▶ [RECORDS SUPPLIED]
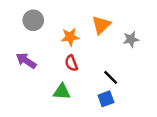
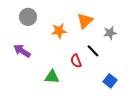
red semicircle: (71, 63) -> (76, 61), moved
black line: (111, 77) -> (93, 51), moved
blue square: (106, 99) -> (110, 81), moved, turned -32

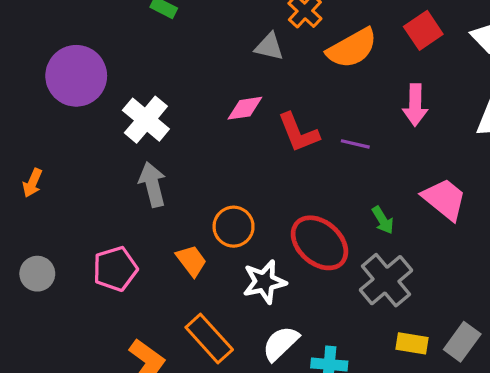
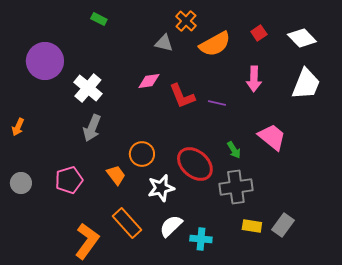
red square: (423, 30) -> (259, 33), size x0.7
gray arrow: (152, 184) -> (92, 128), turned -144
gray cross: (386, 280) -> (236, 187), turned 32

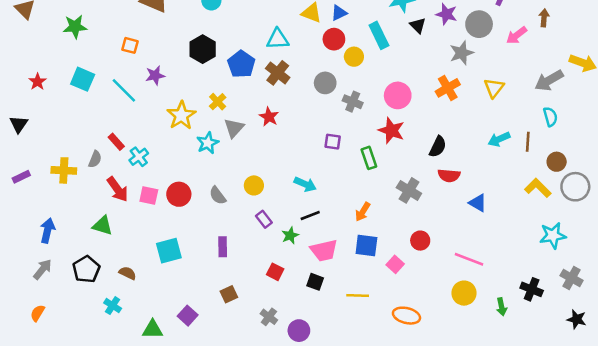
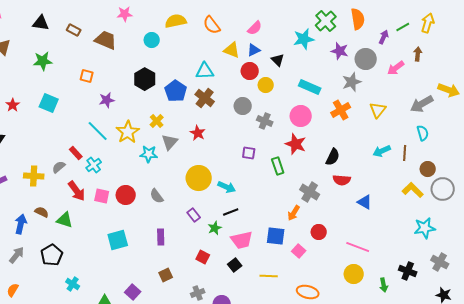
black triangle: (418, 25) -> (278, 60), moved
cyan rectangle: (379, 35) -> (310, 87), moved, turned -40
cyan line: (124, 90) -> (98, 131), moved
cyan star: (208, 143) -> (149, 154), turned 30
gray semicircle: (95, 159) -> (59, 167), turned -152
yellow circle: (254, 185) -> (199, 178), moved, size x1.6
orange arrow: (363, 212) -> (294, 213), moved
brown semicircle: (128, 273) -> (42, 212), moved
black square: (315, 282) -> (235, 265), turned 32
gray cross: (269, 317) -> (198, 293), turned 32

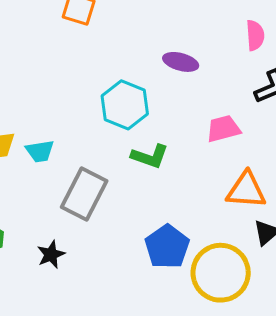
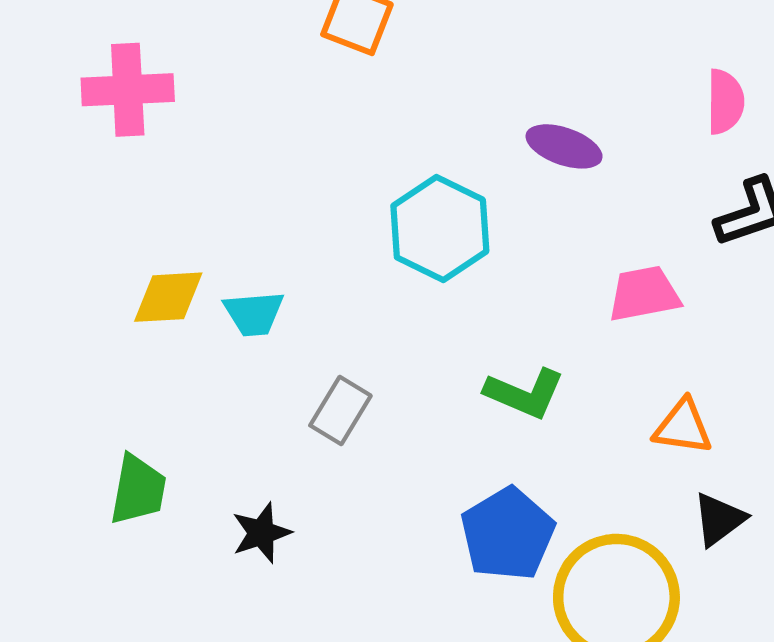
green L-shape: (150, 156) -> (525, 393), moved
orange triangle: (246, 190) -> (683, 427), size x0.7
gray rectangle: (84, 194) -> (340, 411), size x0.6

▶ [EXERCISE PROMPT] Report back each line in the material above that contains the string "triangle".

▶ [RESULT]
black triangle: (418, 25) -> (278, 60), moved
orange triangle: (246, 190) -> (683, 427), size x0.7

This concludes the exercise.